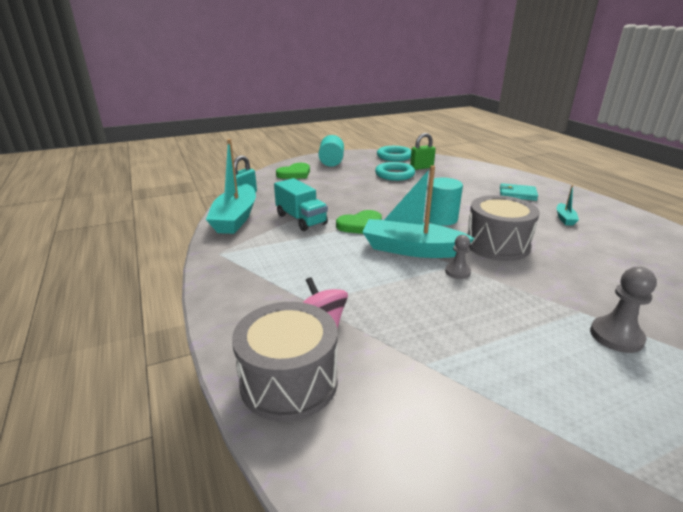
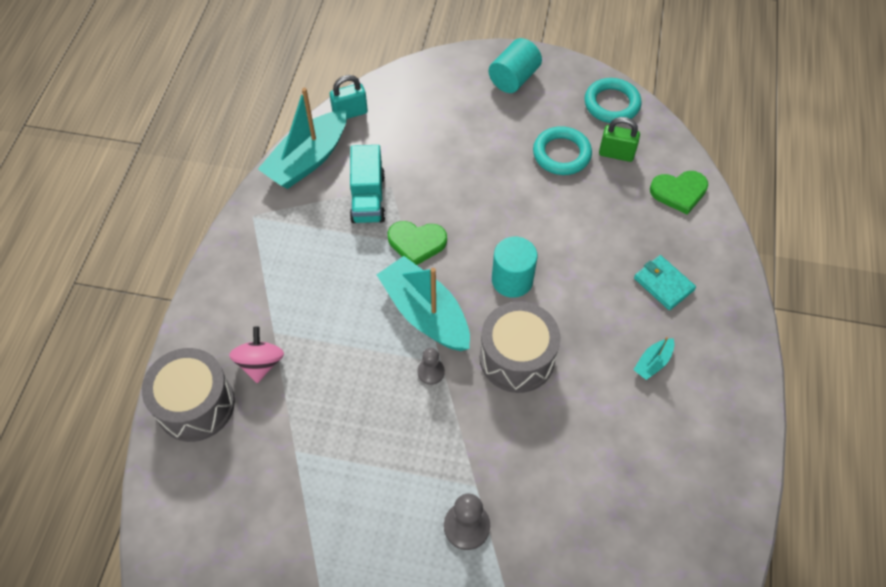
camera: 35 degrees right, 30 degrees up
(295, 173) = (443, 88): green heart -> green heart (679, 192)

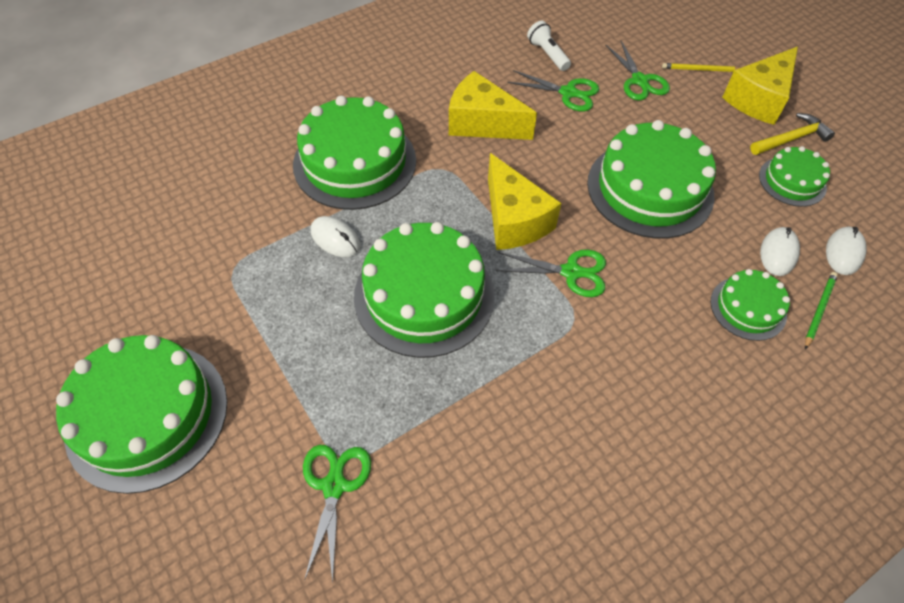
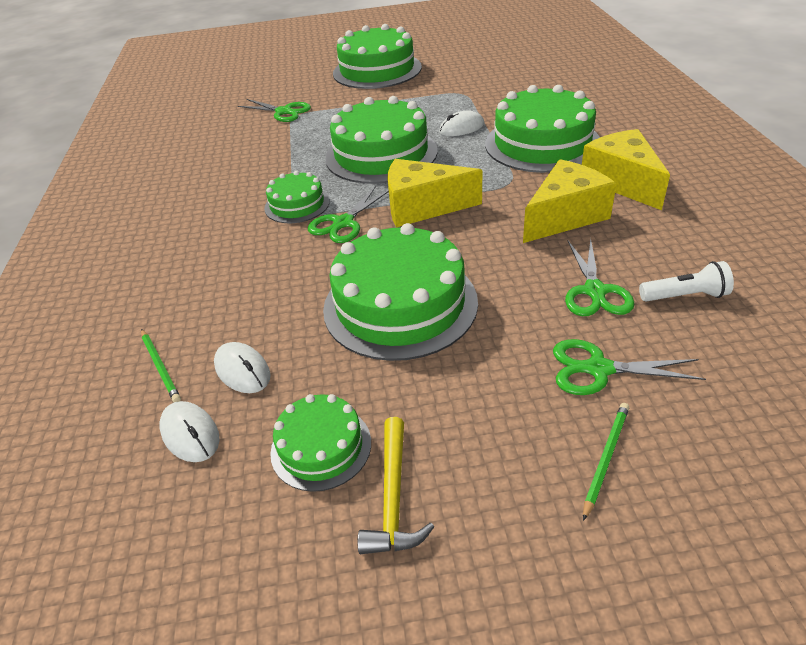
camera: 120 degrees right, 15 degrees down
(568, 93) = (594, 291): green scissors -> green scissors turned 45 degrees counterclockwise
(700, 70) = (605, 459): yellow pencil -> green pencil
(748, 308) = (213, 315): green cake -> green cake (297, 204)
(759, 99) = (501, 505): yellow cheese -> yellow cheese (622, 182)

# # # # #

**Exercise instructions:** The lines to output run from the one containing "(748, 308) = (213, 315): green" to the last line of the entries; give them back exactly.

**Answer:**
(748, 308) = (213, 315): green cake -> green cake (297, 204)
(759, 99) = (501, 505): yellow cheese -> yellow cheese (622, 182)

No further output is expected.